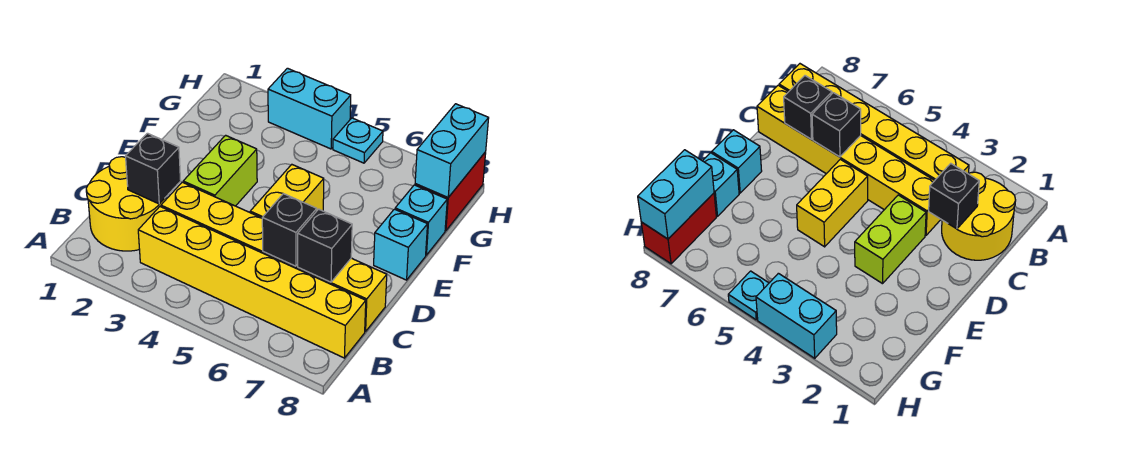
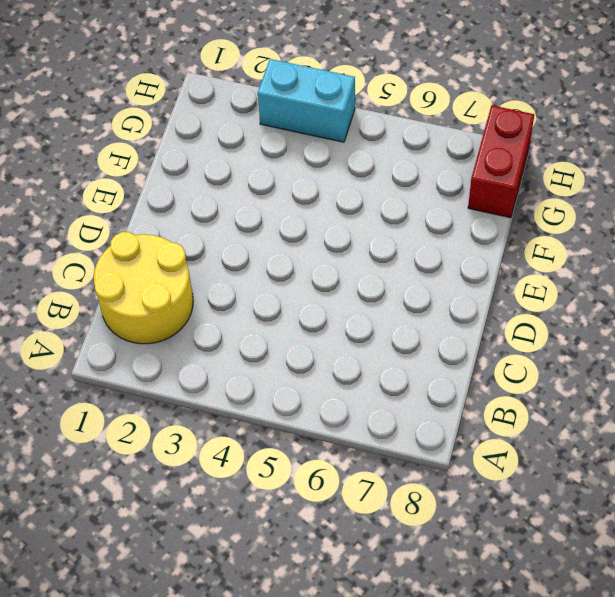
none -> yellow 1x6 brick [138,207,366,358]
none -> yellow 1x6 brick [161,182,387,332]
none -> lime 1x2 brick [183,135,257,206]

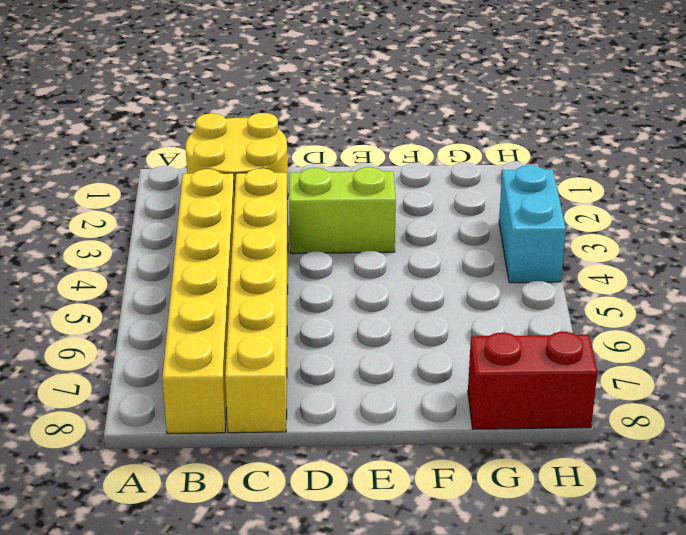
none -> yellow 1x2 brick [250,165,324,218]
none -> cyan 1x1 brick [374,209,428,280]
none -> cyan 1x1 brick [395,185,447,255]

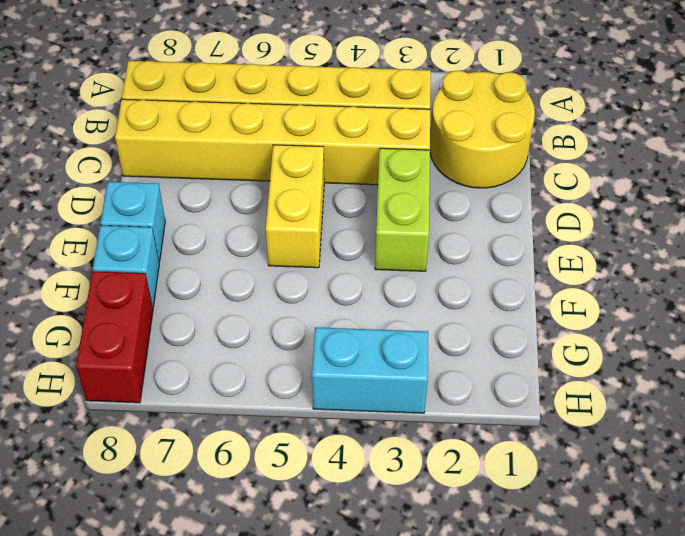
none -> cyan 1x1 plate [333,118,383,163]
none -> black 1x1 brick [126,133,181,204]
none -> black 1x1 brick [262,194,317,266]

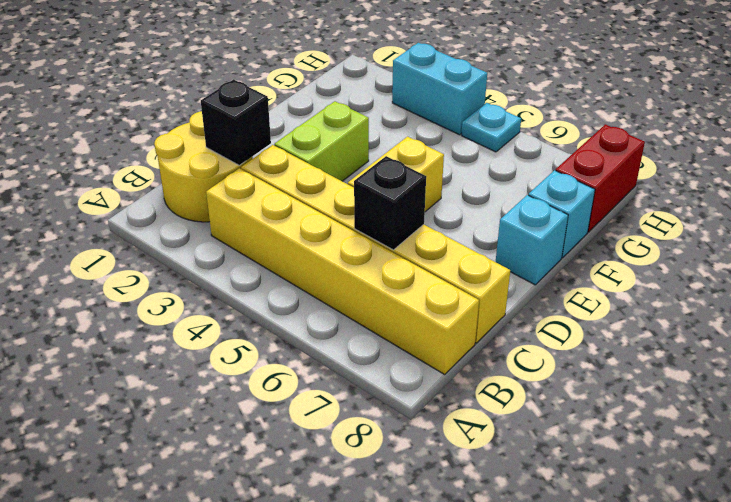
none -> black 1x1 brick [298,209,352,282]
none -> cyan 1x2 brick [415,104,489,197]

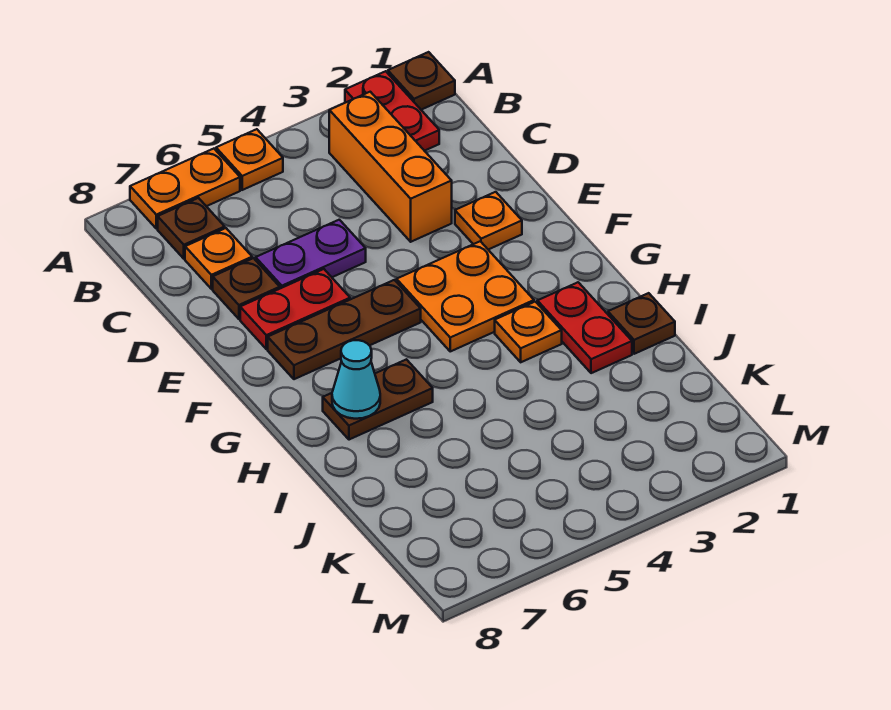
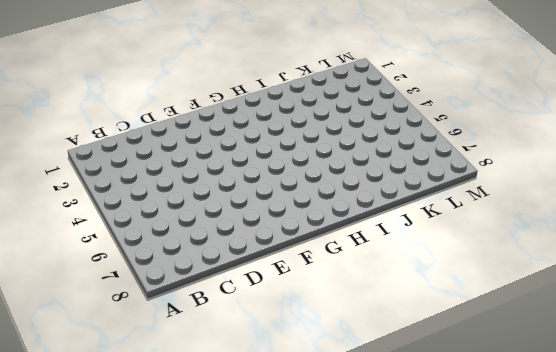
none -> brown 1x1 plate [388,52,455,110]
none -> red 1x2 plate [345,71,439,151]
none -> orange 1x1 plate [216,129,283,190]

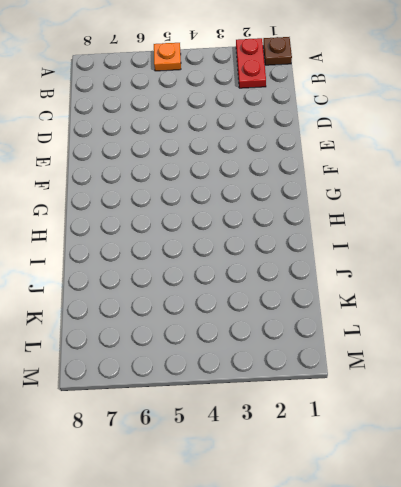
none -> orange 1x2 plate [130,149,240,229]
none -> orange 1x3 brick [329,92,452,242]
none -> brown 1x1 plate [158,198,225,259]

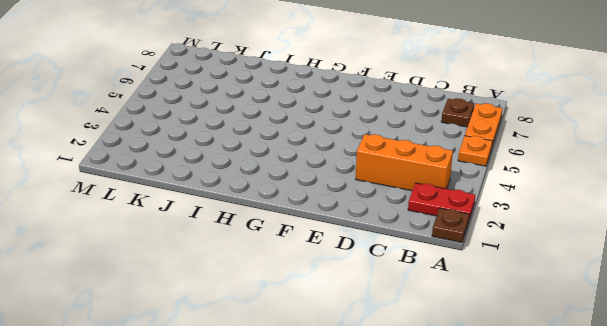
none -> orange 1x1 plate [185,228,252,289]
none -> purple 1x2 plate [256,220,366,288]
none -> brown 1x1 plate [213,258,280,319]

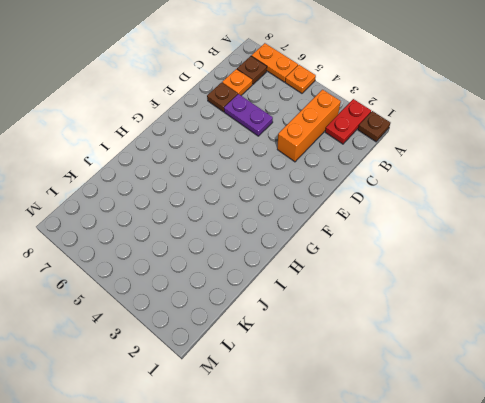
none -> orange 1x1 plate [455,192,522,250]
none -> red 1x2 plate [240,269,350,349]
none -> orange 2x2 plate [397,241,534,351]

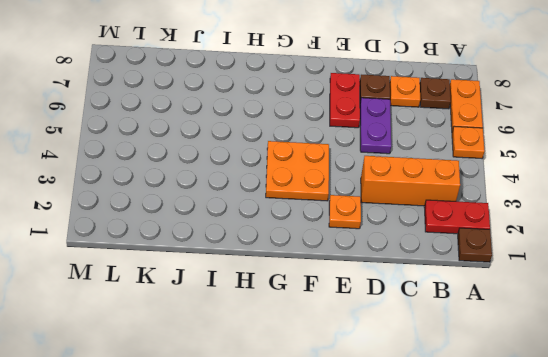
none -> brown 1x3 plate [268,280,421,379]
none -> red 1x2 plate [537,282,632,373]
none -> orange 1x1 plate [495,302,562,362]

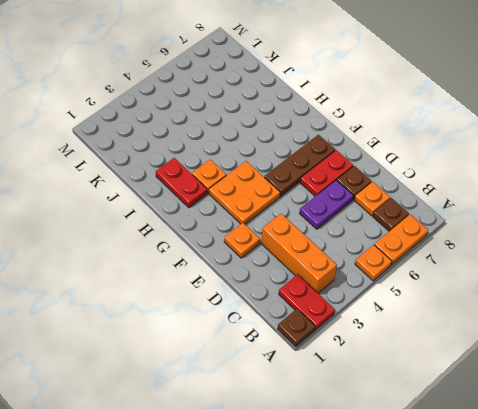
none -> brown 1x2 plate [323,359,433,440]
none -> brown 1x1 plate [608,293,675,354]
none -> cyan 1x1 cone [332,340,380,419]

-------

* _ABOUT THIS TASK_:
After reading the entries above, report the number of lines that include the string "black". Give no other text.

* _TASK RESPONSE_:
3